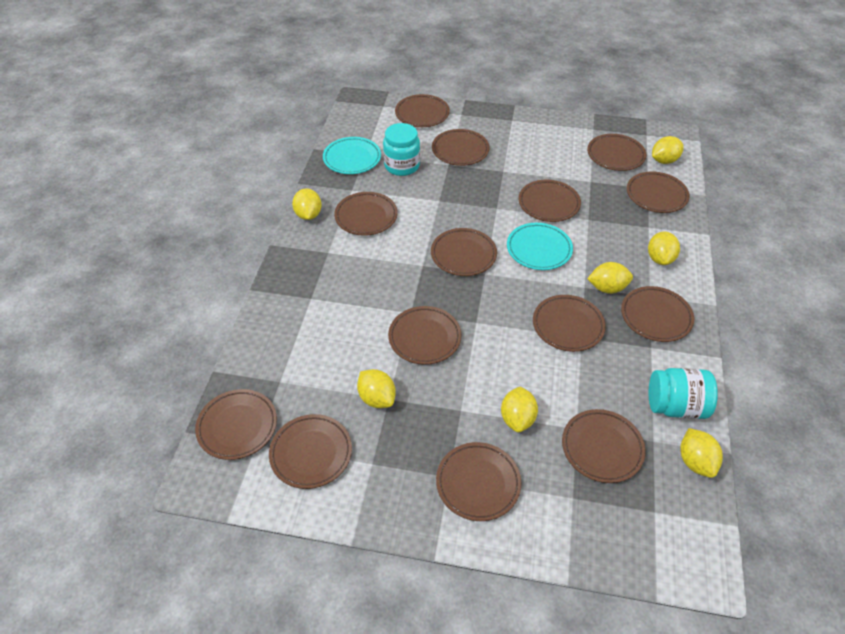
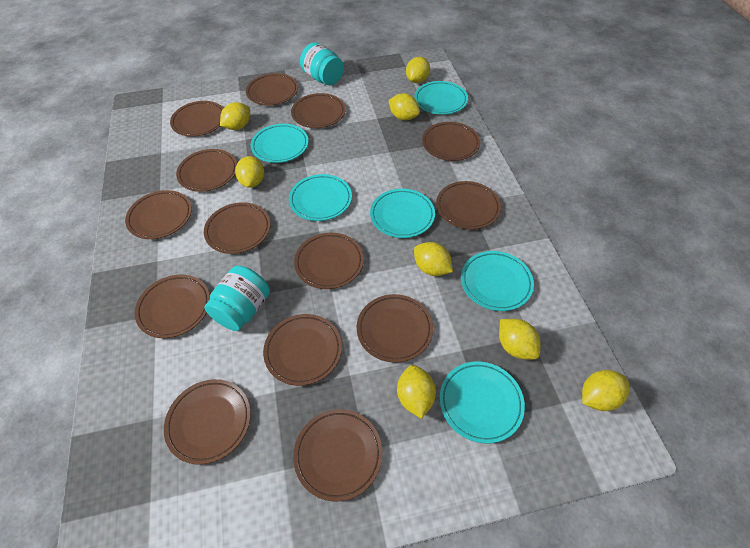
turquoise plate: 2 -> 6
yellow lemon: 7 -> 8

==

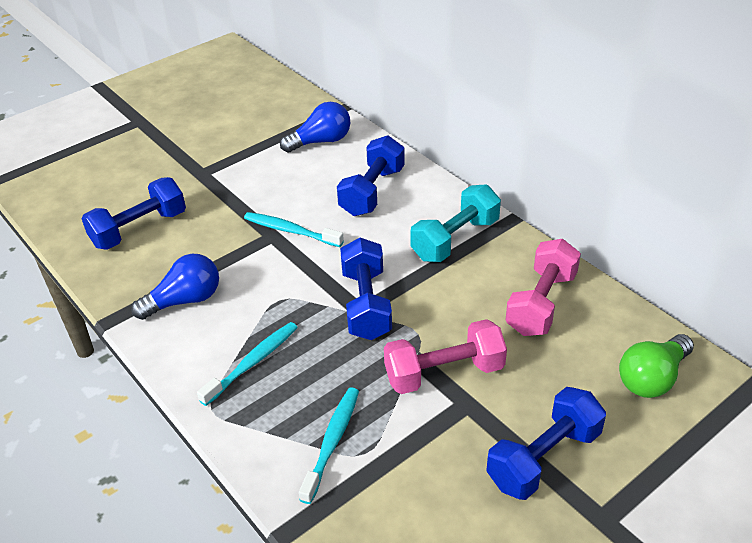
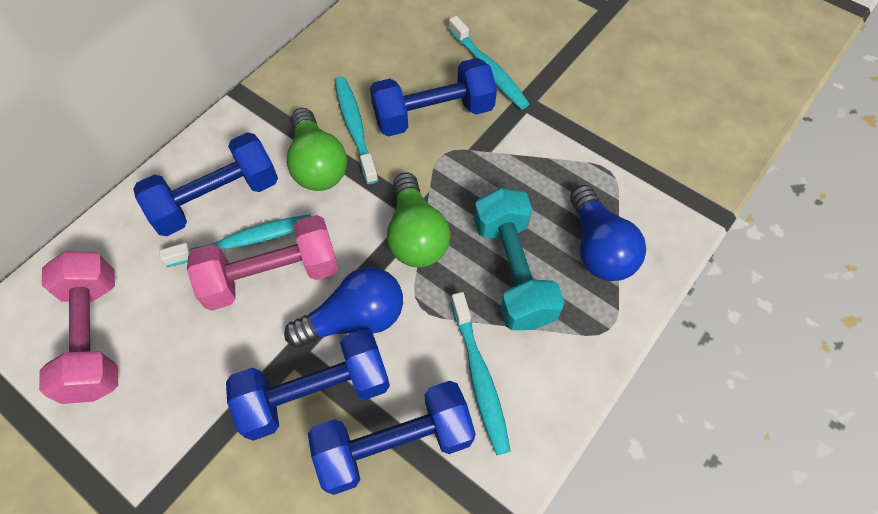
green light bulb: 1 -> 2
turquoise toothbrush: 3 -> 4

--

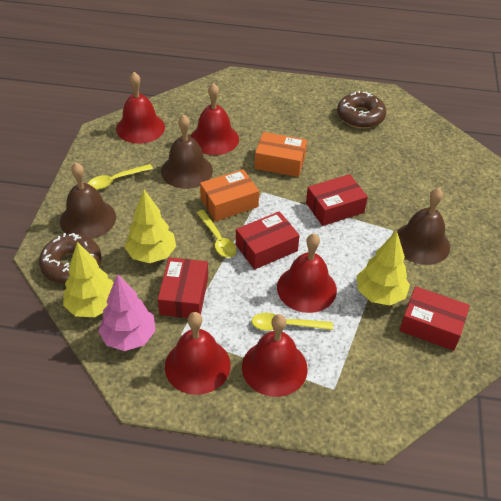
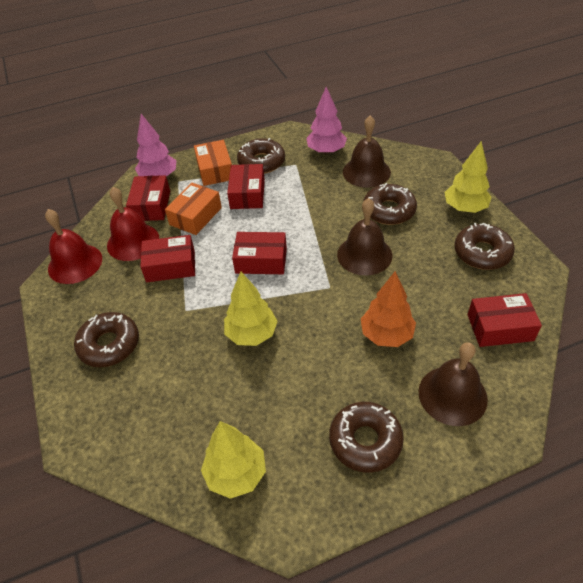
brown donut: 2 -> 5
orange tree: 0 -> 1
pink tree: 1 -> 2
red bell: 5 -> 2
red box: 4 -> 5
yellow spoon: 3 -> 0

WORK ITEM
Retrieve every line above holding the word "turquoise".

SOLUTION TO THIS TASK
turquoise plate: 2 -> 6
turquoise toothbrush: 3 -> 4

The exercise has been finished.